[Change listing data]
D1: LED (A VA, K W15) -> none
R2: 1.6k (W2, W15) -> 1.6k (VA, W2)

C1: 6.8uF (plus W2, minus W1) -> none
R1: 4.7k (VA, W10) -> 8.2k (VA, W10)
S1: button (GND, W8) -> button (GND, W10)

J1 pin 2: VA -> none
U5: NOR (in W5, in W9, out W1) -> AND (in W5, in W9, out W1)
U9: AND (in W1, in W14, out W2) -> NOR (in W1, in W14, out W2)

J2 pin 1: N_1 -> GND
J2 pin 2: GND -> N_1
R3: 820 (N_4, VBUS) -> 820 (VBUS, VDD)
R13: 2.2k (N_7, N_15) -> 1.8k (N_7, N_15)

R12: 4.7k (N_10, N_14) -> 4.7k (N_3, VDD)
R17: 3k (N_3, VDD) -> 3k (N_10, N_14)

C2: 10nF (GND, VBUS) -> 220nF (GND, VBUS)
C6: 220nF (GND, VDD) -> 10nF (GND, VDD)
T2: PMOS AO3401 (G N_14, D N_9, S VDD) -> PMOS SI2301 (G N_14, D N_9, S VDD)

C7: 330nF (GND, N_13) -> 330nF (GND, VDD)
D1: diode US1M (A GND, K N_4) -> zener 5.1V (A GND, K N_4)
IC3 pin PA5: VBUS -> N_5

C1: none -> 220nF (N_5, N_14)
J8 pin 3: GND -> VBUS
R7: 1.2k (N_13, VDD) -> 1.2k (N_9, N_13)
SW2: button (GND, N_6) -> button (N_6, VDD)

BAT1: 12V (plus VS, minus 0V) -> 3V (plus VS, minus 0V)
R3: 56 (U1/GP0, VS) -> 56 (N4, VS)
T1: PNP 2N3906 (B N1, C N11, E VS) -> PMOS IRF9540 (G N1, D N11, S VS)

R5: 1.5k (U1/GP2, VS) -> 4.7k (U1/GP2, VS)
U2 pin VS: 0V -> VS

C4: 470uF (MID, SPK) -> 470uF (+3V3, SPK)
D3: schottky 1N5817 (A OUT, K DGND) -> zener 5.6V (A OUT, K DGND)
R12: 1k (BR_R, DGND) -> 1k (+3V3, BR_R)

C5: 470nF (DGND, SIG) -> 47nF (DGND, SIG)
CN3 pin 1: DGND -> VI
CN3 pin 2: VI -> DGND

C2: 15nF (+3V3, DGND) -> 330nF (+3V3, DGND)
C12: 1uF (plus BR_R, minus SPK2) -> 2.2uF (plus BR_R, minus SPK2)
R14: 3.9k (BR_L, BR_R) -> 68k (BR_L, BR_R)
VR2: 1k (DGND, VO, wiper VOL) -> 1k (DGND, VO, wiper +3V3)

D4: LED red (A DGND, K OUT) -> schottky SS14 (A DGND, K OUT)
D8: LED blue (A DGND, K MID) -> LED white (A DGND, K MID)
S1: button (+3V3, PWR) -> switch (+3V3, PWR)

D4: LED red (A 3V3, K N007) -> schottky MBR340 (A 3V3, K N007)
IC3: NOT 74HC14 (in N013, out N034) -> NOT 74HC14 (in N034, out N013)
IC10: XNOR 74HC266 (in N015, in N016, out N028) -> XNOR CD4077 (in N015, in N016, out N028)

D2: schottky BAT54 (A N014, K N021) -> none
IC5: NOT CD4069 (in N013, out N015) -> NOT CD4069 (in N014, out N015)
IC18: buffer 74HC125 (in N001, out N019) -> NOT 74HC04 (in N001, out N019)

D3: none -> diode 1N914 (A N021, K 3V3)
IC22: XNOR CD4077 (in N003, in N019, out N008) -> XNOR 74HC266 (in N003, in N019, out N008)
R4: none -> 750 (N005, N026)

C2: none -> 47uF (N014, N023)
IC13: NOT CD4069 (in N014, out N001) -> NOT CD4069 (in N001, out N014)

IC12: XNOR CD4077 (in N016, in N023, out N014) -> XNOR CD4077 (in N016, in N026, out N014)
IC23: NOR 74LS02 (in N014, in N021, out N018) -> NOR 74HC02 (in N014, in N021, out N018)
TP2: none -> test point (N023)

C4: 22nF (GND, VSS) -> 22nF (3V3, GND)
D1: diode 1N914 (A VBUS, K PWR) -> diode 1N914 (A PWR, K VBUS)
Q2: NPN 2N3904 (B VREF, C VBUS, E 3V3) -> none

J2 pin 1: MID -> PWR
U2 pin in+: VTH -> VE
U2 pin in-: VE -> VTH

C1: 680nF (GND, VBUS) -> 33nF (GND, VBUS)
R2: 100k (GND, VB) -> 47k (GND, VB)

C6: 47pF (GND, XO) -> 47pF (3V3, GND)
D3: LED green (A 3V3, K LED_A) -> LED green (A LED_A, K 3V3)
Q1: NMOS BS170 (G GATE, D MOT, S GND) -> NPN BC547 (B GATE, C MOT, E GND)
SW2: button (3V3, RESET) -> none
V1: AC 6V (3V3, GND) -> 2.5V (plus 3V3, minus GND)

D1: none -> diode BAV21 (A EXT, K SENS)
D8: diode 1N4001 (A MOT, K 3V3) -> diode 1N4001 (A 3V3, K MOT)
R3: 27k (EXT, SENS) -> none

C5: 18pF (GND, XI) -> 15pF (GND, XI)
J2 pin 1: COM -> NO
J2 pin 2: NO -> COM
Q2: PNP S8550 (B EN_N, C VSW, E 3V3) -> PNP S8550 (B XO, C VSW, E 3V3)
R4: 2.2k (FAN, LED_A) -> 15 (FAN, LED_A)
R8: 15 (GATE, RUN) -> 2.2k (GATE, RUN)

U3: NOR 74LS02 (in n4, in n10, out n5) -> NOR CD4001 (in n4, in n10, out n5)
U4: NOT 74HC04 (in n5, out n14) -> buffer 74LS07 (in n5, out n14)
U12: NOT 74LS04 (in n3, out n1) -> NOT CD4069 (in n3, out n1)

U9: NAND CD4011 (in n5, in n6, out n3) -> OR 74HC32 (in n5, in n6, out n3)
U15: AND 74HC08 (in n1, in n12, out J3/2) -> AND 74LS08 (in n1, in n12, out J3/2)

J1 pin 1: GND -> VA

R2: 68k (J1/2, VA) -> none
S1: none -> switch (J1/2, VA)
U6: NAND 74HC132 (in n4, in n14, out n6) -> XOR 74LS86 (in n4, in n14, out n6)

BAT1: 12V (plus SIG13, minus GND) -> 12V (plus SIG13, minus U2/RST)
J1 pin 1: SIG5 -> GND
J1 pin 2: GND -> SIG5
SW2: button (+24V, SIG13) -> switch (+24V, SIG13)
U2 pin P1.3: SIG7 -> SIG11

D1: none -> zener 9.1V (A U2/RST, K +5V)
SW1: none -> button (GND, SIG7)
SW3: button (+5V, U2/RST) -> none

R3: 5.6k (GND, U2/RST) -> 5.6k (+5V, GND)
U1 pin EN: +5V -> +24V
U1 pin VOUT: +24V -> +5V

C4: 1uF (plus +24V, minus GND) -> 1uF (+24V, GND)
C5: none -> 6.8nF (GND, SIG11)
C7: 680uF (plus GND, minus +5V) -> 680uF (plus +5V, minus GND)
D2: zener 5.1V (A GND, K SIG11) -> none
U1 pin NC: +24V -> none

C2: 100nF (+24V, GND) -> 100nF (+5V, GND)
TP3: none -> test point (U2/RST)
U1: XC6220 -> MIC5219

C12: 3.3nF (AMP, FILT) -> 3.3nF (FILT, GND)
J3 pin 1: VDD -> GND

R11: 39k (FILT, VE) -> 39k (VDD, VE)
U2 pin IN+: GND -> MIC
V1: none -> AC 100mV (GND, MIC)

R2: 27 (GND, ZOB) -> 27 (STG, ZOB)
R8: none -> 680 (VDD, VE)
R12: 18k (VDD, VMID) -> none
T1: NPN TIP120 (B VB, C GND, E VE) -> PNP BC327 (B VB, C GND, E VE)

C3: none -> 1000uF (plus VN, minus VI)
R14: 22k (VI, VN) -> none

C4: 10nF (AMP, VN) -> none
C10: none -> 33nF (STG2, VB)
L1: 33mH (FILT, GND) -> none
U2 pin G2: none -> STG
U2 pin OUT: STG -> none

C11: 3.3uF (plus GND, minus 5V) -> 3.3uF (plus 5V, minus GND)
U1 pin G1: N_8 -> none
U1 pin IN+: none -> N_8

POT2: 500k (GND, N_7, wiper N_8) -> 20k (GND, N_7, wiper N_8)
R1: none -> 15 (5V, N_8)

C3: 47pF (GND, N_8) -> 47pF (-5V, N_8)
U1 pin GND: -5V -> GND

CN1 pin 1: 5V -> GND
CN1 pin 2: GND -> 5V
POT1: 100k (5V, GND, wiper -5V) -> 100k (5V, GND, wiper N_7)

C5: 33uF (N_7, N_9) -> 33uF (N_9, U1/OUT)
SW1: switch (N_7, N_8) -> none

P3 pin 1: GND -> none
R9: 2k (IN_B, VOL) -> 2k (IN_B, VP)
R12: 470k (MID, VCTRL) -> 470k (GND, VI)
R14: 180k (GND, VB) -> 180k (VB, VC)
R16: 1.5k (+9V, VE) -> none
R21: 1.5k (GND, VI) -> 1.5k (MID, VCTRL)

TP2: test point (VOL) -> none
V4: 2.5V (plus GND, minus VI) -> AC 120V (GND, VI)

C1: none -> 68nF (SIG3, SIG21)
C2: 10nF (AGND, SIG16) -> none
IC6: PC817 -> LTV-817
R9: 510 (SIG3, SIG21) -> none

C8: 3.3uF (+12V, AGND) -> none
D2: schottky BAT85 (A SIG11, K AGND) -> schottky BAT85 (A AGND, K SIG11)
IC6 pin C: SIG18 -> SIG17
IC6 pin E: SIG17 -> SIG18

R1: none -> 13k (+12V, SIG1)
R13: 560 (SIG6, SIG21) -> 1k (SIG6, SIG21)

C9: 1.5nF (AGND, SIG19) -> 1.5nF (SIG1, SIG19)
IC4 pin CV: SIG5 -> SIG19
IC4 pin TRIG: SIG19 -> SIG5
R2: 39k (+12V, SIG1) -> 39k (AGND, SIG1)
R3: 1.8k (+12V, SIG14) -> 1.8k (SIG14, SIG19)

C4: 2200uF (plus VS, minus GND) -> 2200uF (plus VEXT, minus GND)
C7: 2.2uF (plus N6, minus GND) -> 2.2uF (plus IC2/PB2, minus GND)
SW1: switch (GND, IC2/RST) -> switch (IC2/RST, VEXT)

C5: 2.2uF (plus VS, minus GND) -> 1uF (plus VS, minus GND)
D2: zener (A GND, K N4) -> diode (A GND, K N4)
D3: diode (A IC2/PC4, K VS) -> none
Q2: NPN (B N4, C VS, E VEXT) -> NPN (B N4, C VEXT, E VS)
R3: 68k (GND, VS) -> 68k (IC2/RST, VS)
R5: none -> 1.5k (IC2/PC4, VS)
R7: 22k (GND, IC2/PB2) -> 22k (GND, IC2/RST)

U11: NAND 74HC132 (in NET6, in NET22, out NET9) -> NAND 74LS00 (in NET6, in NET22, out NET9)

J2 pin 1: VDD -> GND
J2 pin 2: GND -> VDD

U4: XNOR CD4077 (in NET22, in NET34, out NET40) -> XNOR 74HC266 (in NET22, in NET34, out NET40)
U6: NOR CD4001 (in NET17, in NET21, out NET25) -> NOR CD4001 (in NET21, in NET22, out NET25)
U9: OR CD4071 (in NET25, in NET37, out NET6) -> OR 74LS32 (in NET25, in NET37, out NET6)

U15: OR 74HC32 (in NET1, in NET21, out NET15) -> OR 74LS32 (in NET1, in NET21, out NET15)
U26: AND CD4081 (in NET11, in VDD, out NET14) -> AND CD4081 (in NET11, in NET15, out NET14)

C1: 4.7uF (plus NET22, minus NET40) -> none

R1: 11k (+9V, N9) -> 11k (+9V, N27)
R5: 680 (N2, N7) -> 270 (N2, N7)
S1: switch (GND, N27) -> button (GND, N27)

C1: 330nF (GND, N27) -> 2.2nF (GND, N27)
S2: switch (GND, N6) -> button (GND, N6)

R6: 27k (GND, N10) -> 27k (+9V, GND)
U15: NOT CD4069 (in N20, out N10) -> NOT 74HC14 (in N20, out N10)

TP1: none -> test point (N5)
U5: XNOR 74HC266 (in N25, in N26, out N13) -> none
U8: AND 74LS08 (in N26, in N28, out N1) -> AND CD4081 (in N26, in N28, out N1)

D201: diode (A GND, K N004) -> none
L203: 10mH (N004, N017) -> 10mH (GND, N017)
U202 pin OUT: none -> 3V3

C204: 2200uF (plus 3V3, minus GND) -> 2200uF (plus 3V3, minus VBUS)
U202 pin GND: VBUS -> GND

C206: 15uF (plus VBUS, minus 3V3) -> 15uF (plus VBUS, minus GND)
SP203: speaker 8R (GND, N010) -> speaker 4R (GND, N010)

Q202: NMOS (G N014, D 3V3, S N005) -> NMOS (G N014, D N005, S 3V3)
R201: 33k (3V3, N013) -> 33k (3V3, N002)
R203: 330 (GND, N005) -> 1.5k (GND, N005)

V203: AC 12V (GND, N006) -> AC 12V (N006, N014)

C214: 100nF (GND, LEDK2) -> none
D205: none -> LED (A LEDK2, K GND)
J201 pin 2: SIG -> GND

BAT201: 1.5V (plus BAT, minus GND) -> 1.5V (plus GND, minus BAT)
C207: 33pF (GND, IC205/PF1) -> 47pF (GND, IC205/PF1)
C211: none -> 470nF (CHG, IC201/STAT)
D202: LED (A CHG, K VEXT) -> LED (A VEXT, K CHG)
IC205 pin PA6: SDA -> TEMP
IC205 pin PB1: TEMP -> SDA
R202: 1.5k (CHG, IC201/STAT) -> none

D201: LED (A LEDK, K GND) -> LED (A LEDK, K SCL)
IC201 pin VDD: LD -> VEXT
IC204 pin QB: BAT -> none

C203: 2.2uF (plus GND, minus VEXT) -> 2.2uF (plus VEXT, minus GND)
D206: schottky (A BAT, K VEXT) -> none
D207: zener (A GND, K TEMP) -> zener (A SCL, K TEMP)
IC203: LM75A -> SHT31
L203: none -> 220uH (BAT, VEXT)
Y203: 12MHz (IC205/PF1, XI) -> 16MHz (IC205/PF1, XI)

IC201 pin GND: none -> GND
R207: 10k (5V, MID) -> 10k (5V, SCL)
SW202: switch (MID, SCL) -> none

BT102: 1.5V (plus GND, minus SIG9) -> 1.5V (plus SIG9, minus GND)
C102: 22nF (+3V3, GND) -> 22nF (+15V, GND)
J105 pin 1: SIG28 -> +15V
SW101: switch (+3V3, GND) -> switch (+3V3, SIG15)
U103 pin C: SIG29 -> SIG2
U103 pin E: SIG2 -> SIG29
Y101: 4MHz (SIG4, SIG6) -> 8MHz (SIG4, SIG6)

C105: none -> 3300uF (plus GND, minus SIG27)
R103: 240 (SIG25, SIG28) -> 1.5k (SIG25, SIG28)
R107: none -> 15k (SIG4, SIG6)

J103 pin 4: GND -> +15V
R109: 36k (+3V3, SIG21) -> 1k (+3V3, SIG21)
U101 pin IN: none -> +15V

To do =
I'd like the lines above from the one with "R5: 1.5k (U1/GP2, VS) -> 4.7k (U1/GP2, VS)" up to and including the one with "D4: LED red (A 3V3, K" copied exactly, with no other lines.

Your response =
R5: 1.5k (U1/GP2, VS) -> 4.7k (U1/GP2, VS)
U2 pin VS: 0V -> VS

C4: 470uF (MID, SPK) -> 470uF (+3V3, SPK)
D3: schottky 1N5817 (A OUT, K DGND) -> zener 5.6V (A OUT, K DGND)
R12: 1k (BR_R, DGND) -> 1k (+3V3, BR_R)

C5: 470nF (DGND, SIG) -> 47nF (DGND, SIG)
CN3 pin 1: DGND -> VI
CN3 pin 2: VI -> DGND

C2: 15nF (+3V3, DGND) -> 330nF (+3V3, DGND)
C12: 1uF (plus BR_R, minus SPK2) -> 2.2uF (plus BR_R, minus SPK2)
R14: 3.9k (BR_L, BR_R) -> 68k (BR_L, BR_R)
VR2: 1k (DGND, VO, wiper VOL) -> 1k (DGND, VO, wiper +3V3)

D4: LED red (A DGND, K OUT) -> schottky SS14 (A DGND, K OUT)
D8: LED blue (A DGND, K MID) -> LED white (A DGND, K MID)
S1: button (+3V3, PWR) -> switch (+3V3, PWR)

D4: LED red (A 3V3, K N007) -> schottky MBR340 (A 3V3, K N007)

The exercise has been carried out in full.